§ WORK INSTRUCTIONS
Return, exactly as written, all lines from the line containing "(714, 546) = (450, 406): none" to the end of the entries below, with both ends included.

(Colored object listings)
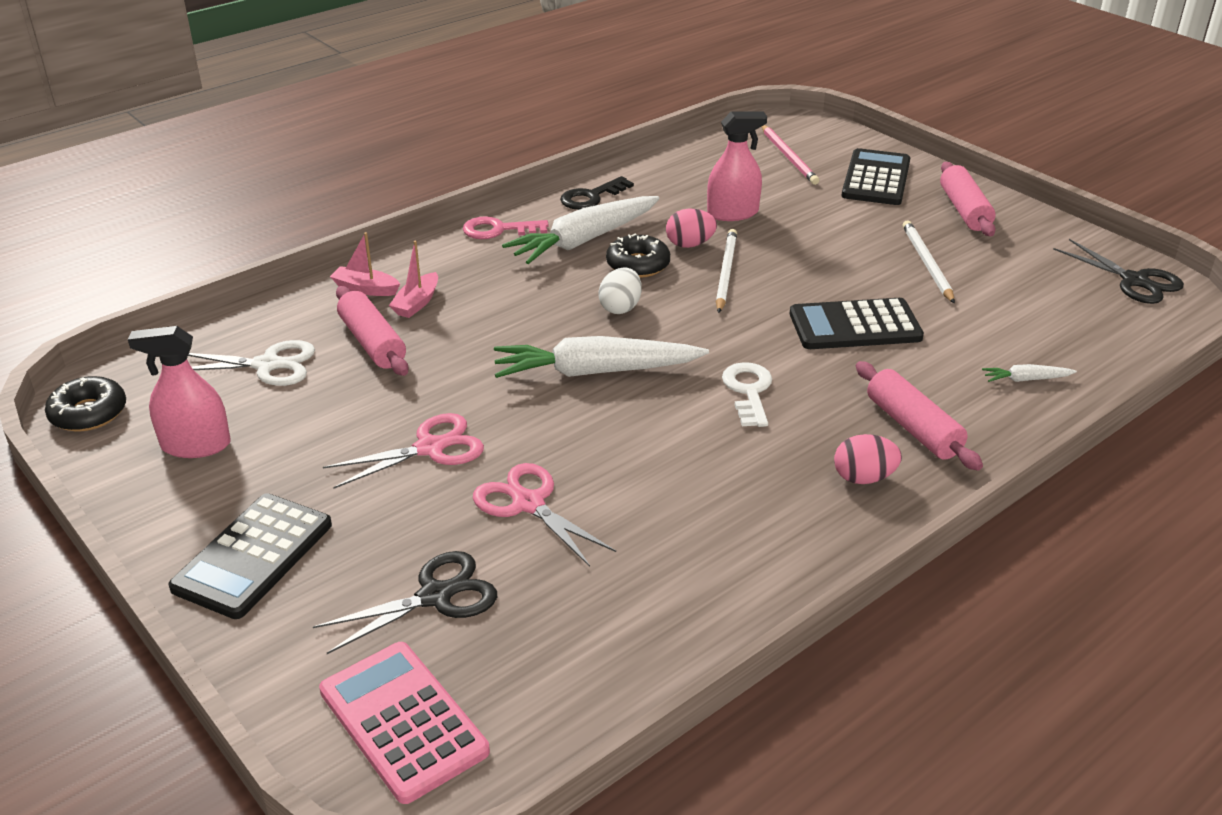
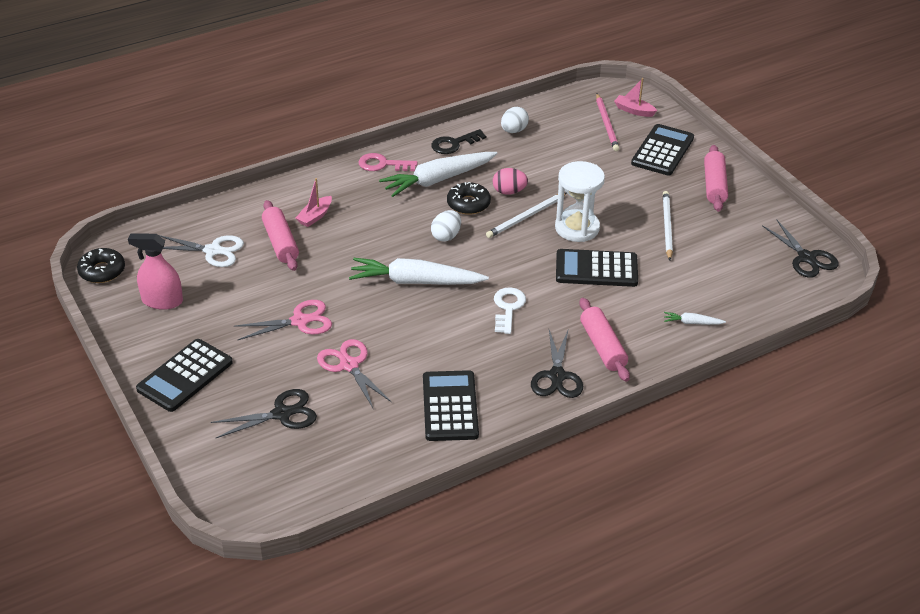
camera: 10 degrees right, 5 degrees up
(366, 289) = (285, 201): pink boat -> pink boat (634, 111)
(403, 721) = (249, 480): pink calculator -> none
(667, 175) = (514, 130): none -> white egg
(714, 546) = (450, 406): none -> black calculator
(726, 272) = (525, 217): white pencil -> white pencil turned 150 degrees counterclockwise
(732, 213) = (548, 169): pink spray bottle -> none
(804, 278) = (577, 228): none -> white hourglass
(863, 478) = (557, 376): pink egg -> black scissors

§ EXERCISE OUTPUT
(714, 546) = (450, 406): none -> black calculator
(726, 272) = (525, 217): white pencil -> white pencil turned 150 degrees counterclockwise
(732, 213) = (548, 169): pink spray bottle -> none
(804, 278) = (577, 228): none -> white hourglass
(863, 478) = (557, 376): pink egg -> black scissors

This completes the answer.